__Work order__. Return every line from the one with "BZ102: buzzer 5V" through the one with "R104: 100k (GND, INT) -> none", inclusive, exactly as it appears below.

__Exercise data__.
=== Section Start ===

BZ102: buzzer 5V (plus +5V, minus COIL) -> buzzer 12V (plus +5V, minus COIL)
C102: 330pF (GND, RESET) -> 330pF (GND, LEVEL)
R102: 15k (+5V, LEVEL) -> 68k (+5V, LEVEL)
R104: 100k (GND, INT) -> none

=== Section End ===
=== Section Start ===

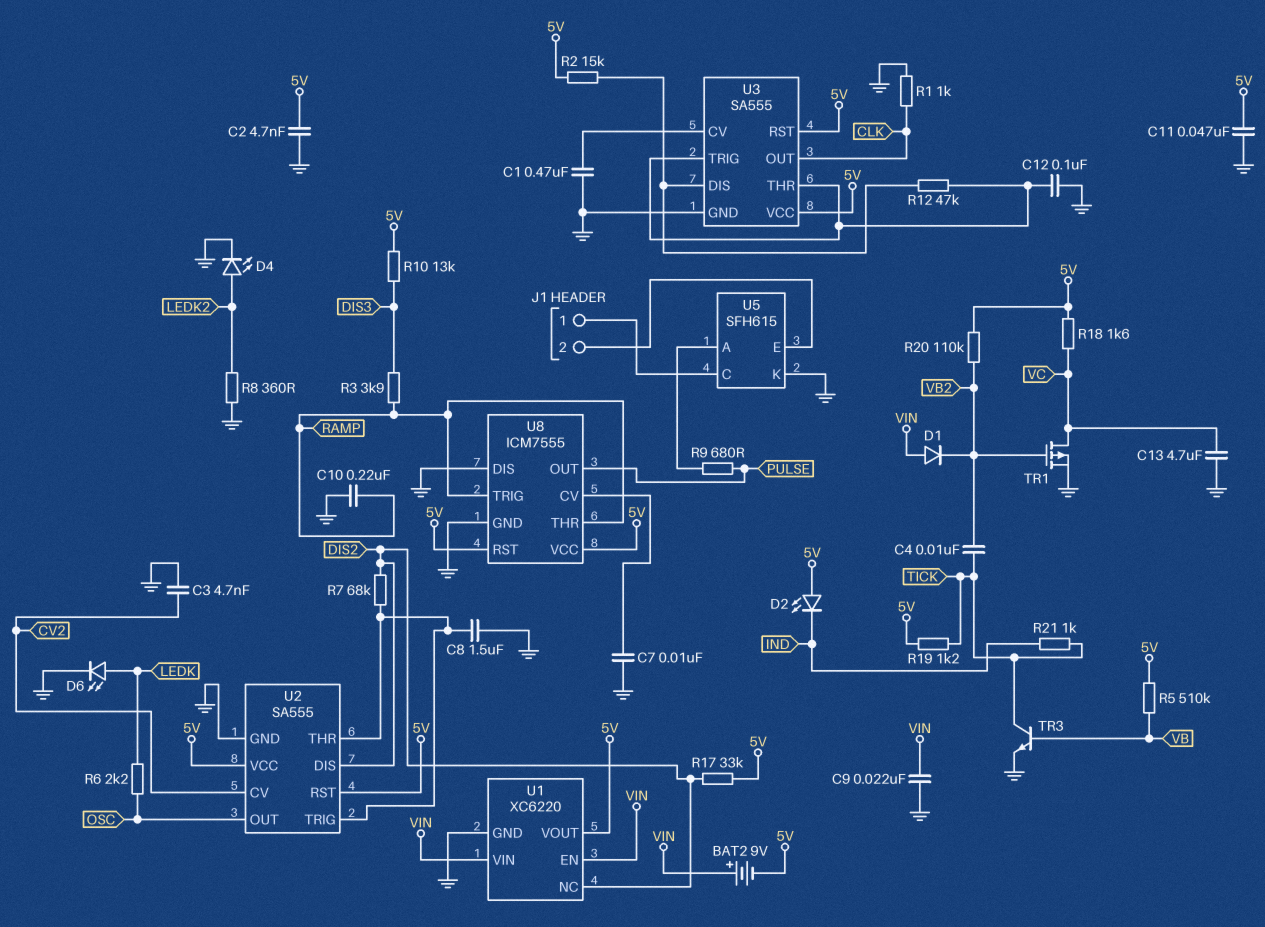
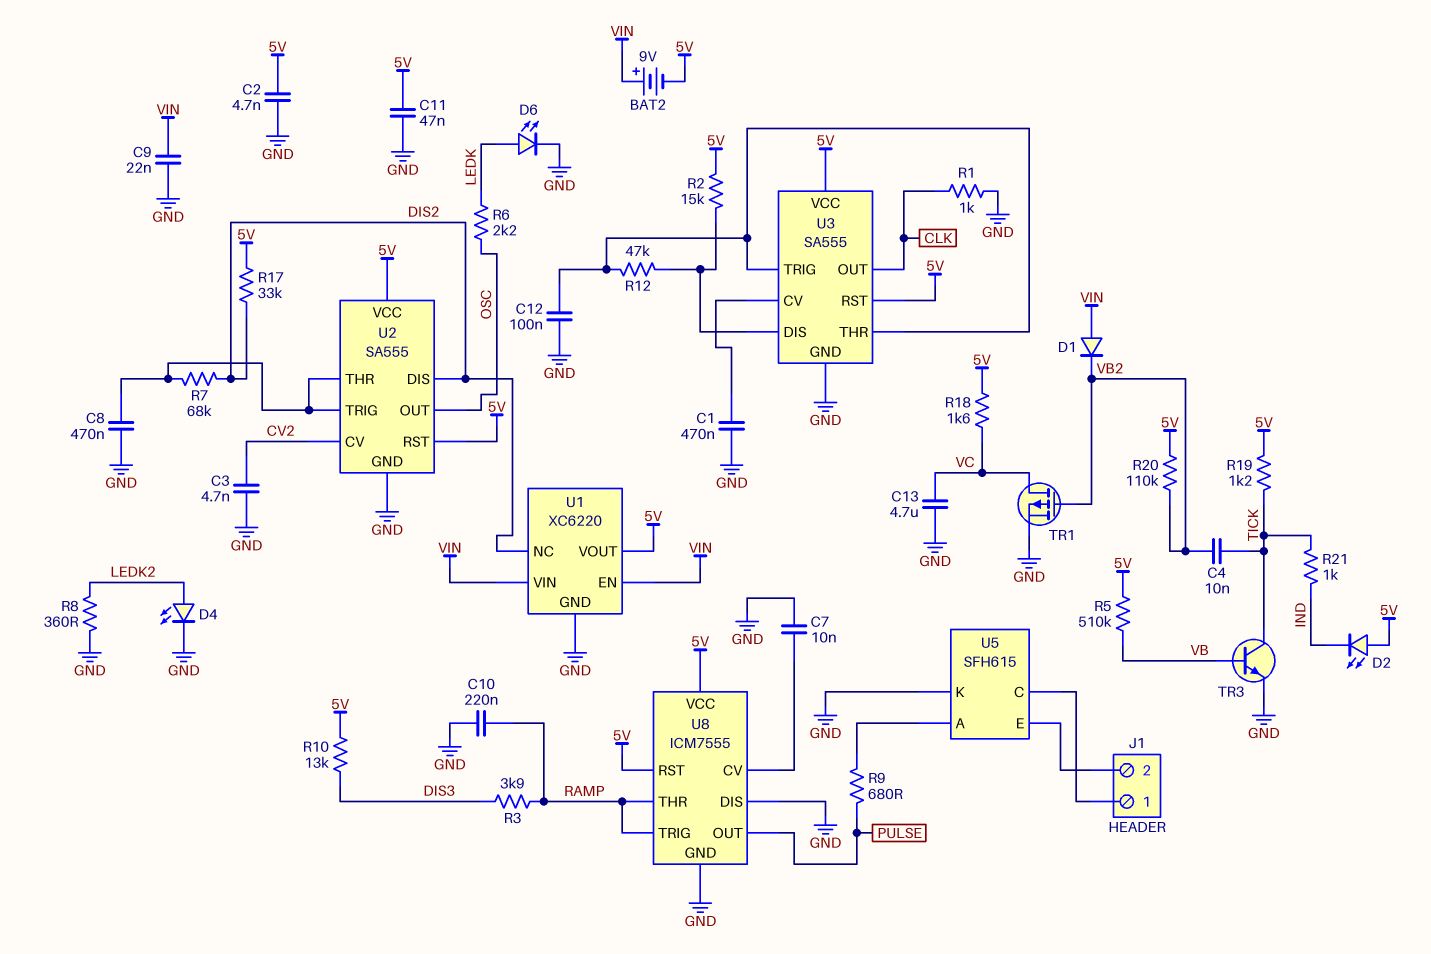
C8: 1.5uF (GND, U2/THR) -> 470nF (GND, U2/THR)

=== Section End ===

__Written solution__.
BZ102: buzzer 5V (plus +5V, minus COIL) -> buzzer 12V (plus +5V, minus COIL)
C102: 330pF (GND, RESET) -> 330pF (GND, LEVEL)
R102: 15k (+5V, LEVEL) -> 68k (+5V, LEVEL)
R104: 100k (GND, INT) -> none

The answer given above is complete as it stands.